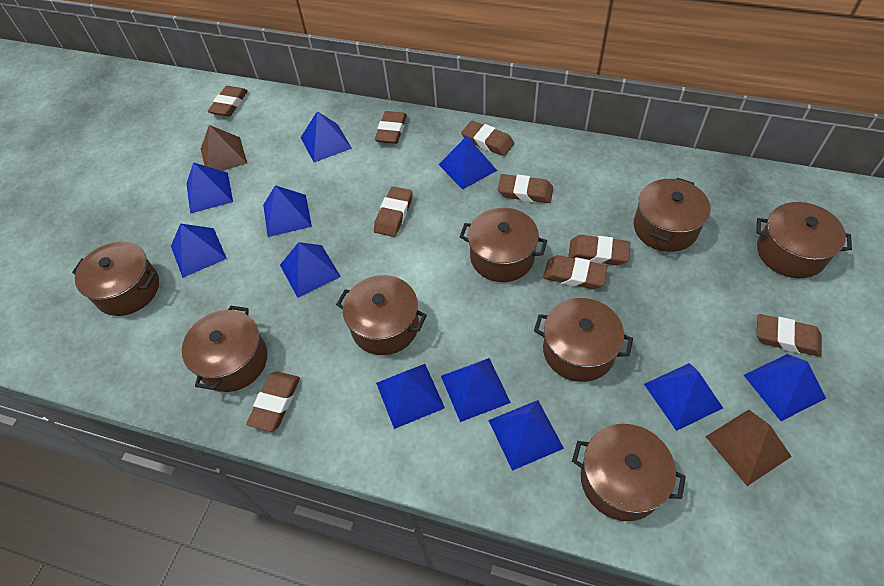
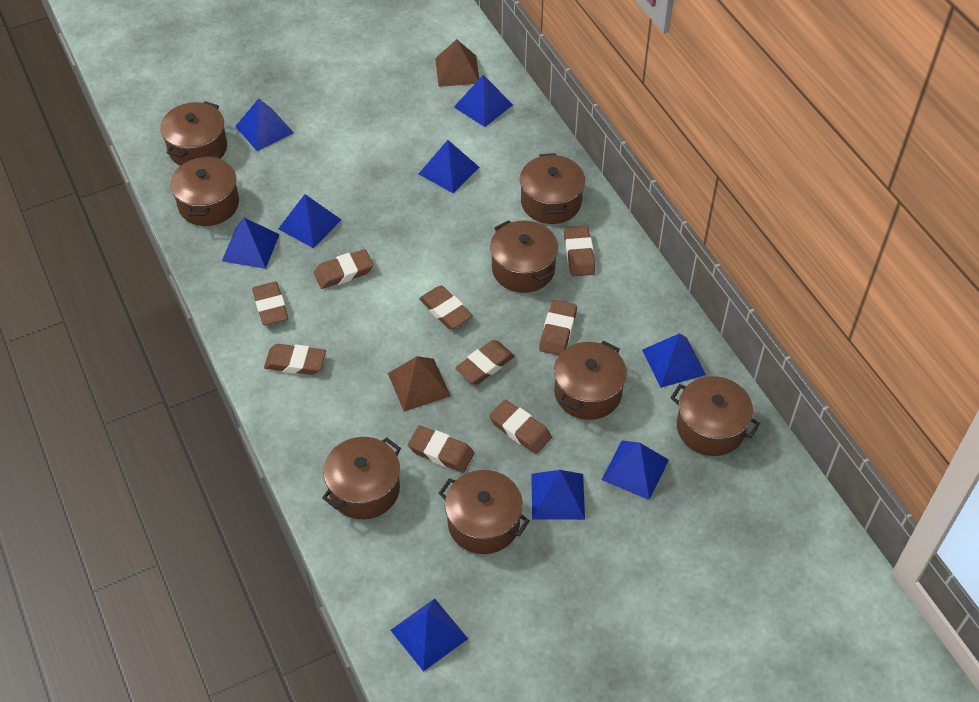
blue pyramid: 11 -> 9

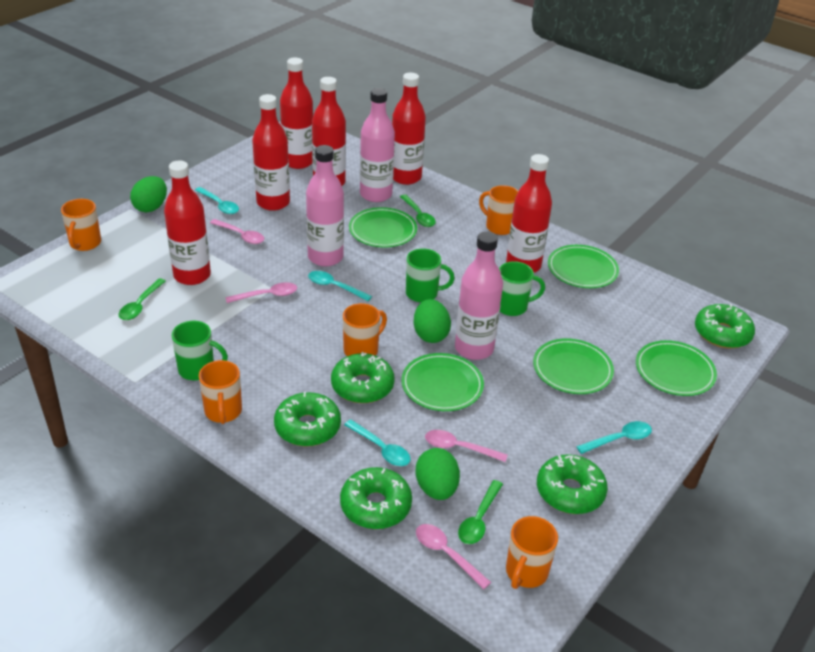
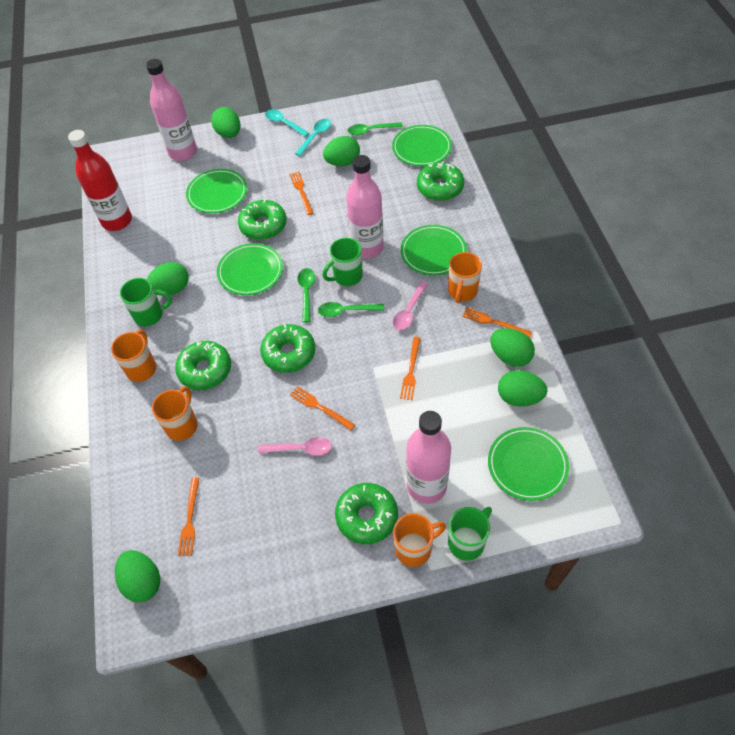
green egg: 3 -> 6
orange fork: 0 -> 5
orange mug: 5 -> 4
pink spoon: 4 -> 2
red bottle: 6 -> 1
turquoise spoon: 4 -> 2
⁂
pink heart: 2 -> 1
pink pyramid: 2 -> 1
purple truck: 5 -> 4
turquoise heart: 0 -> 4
⁂
Check each line above for the string "pink" and copy those that have it.

EXERCISE RESULT:
pink spoon: 4 -> 2
pink heart: 2 -> 1
pink pyramid: 2 -> 1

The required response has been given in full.